BEGIN Records to use

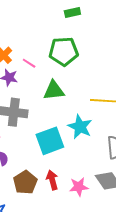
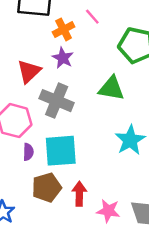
pink line: (29, 63) -> (92, 17), moved
cyan square: (50, 141) -> (61, 151), moved

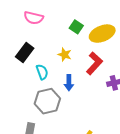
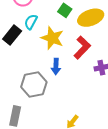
yellow star: (65, 55) -> (52, 38), size x1.6
cyan semicircle: (42, 72) -> (31, 22), moved, turned -133

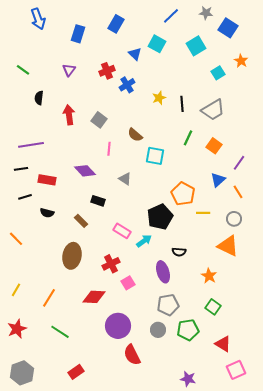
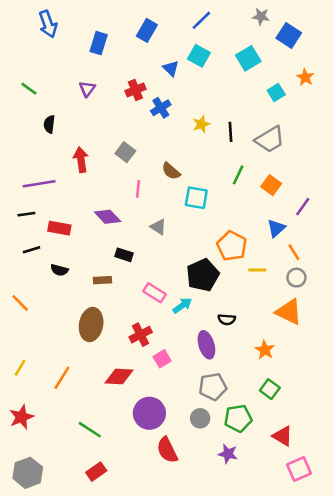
blue line: (171, 16) -> (201, 20), moved
red arrow: (69, 115) -> (81, 160), moved
orange line: (238, 192) -> (294, 252), moved
brown rectangle: (81, 221) -> (102, 280), turned -48
green line: (60, 332) -> (90, 430), moved
purple star: (188, 379) -> (228, 454), moved

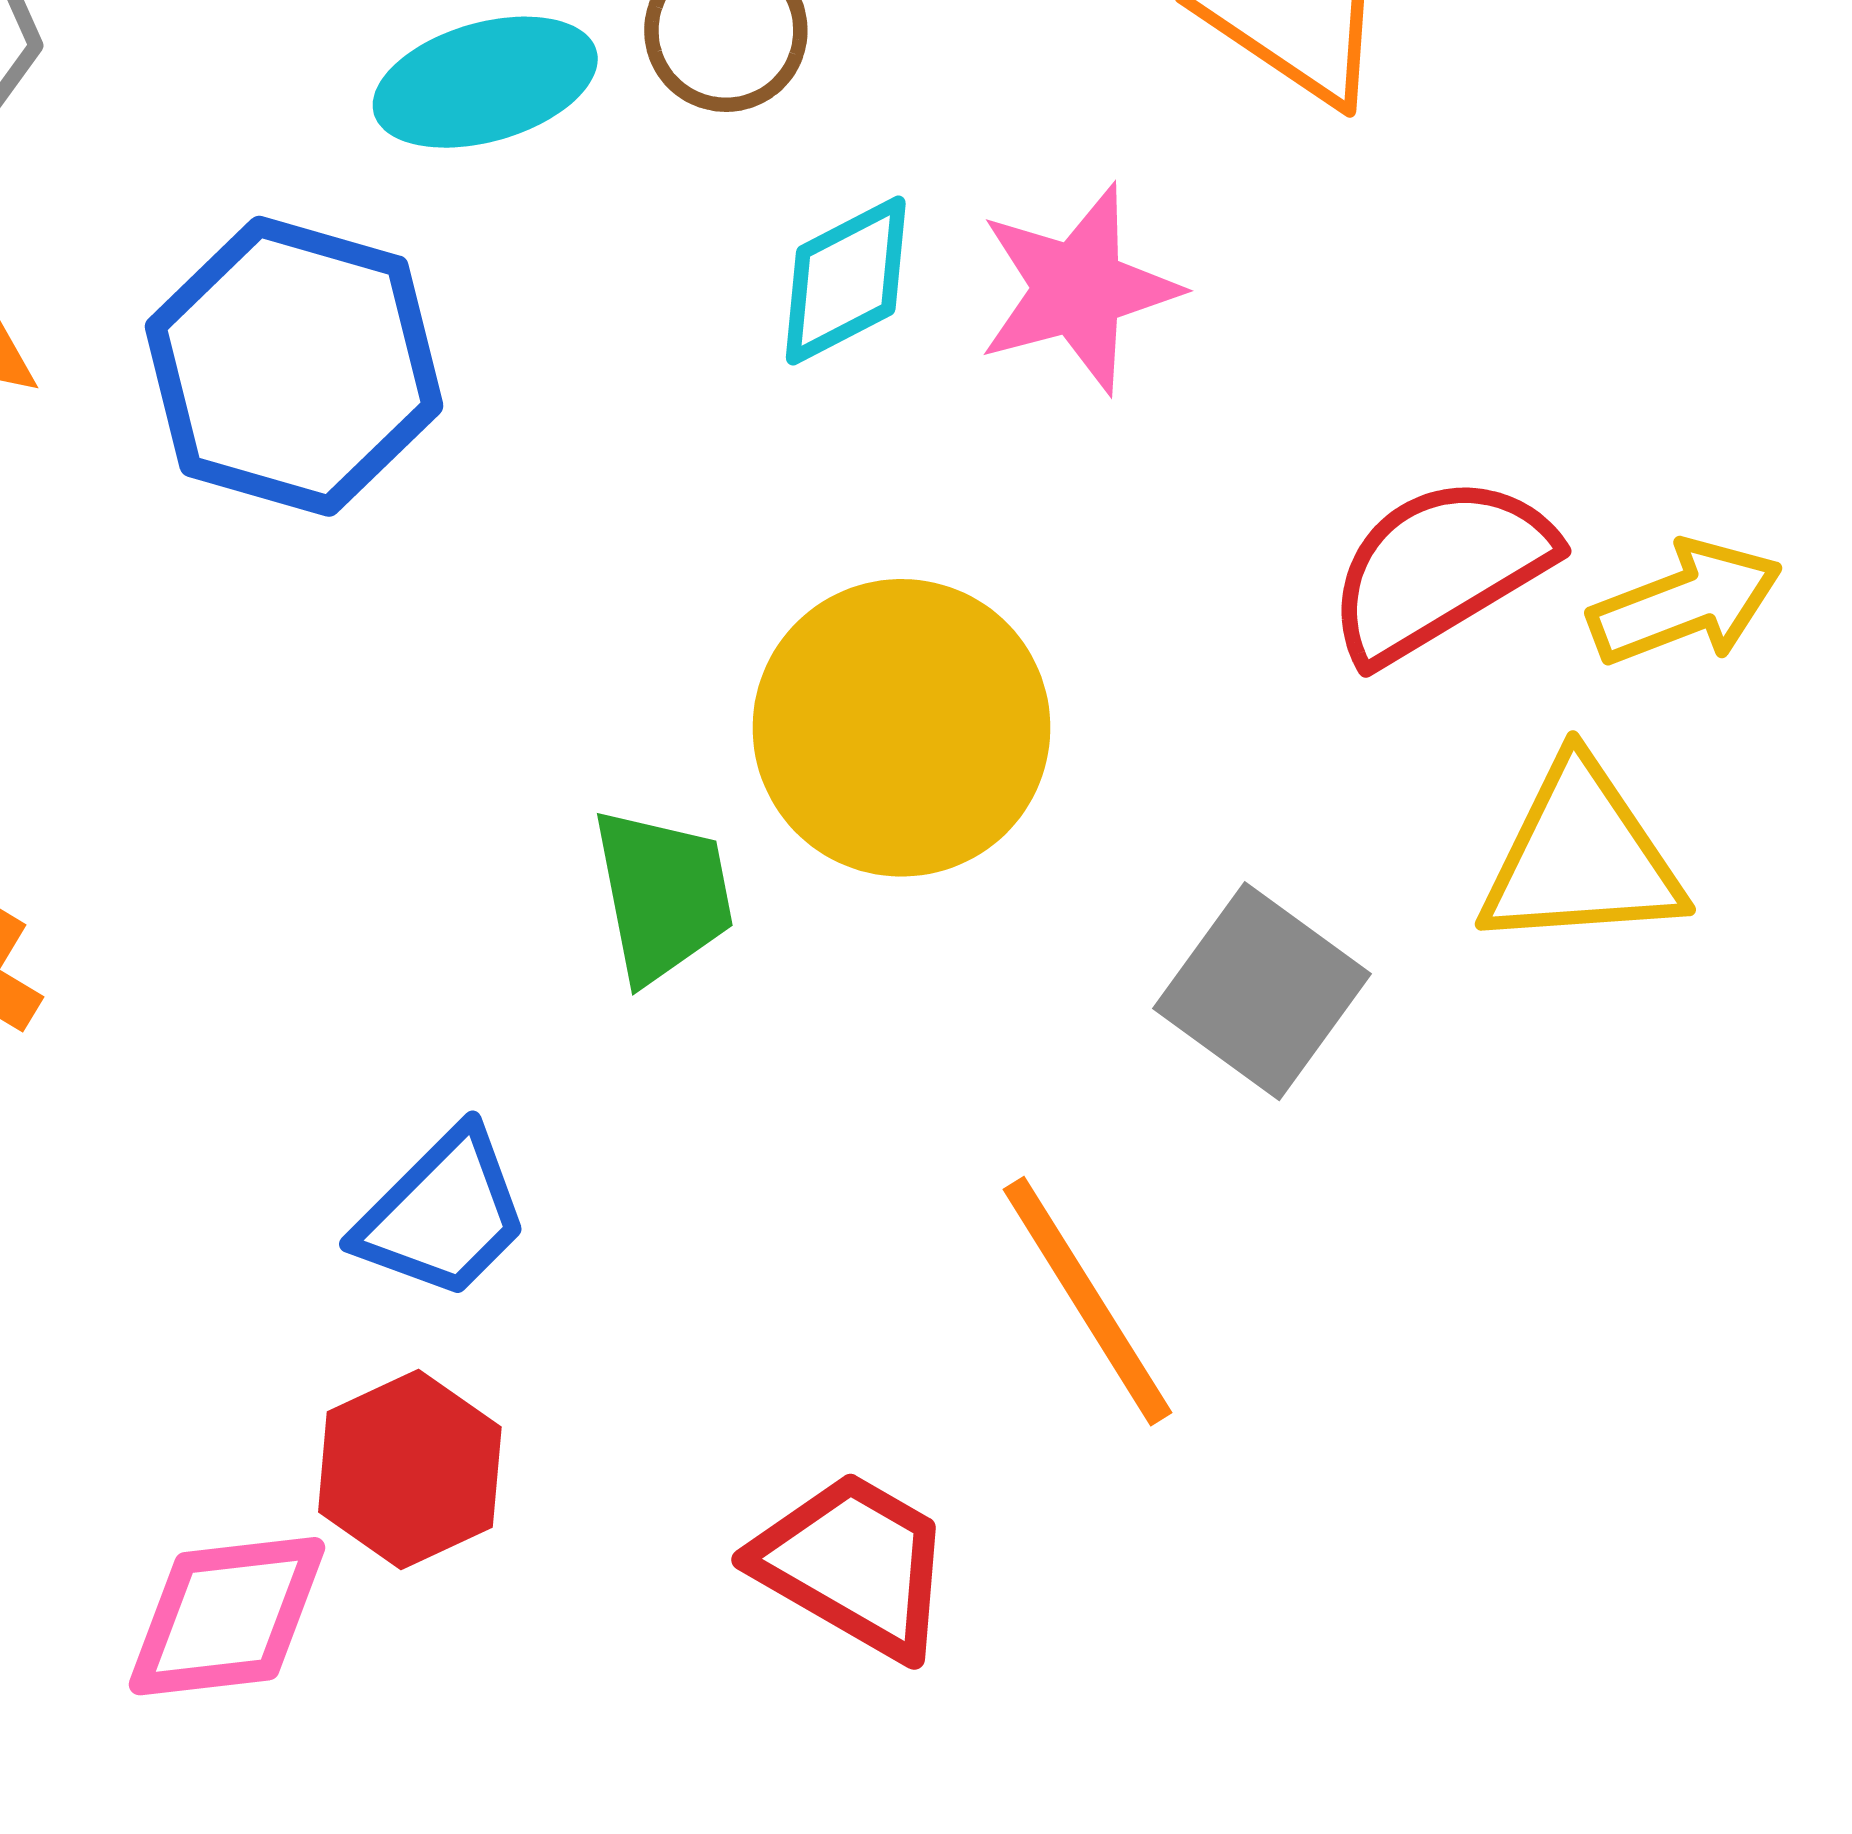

END Records to use

Your goal
All entries above must be duplicated exactly; please omit any picture they hold.

Result
pink line: (29, 63) -> (92, 17), moved
cyan square: (50, 141) -> (61, 151), moved

yellow star: (65, 55) -> (52, 38), size x1.6
cyan semicircle: (42, 72) -> (31, 22), moved, turned -133

blue line: (171, 16) -> (201, 20), moved
red arrow: (69, 115) -> (81, 160), moved
orange line: (238, 192) -> (294, 252), moved
brown rectangle: (81, 221) -> (102, 280), turned -48
green line: (60, 332) -> (90, 430), moved
purple star: (188, 379) -> (228, 454), moved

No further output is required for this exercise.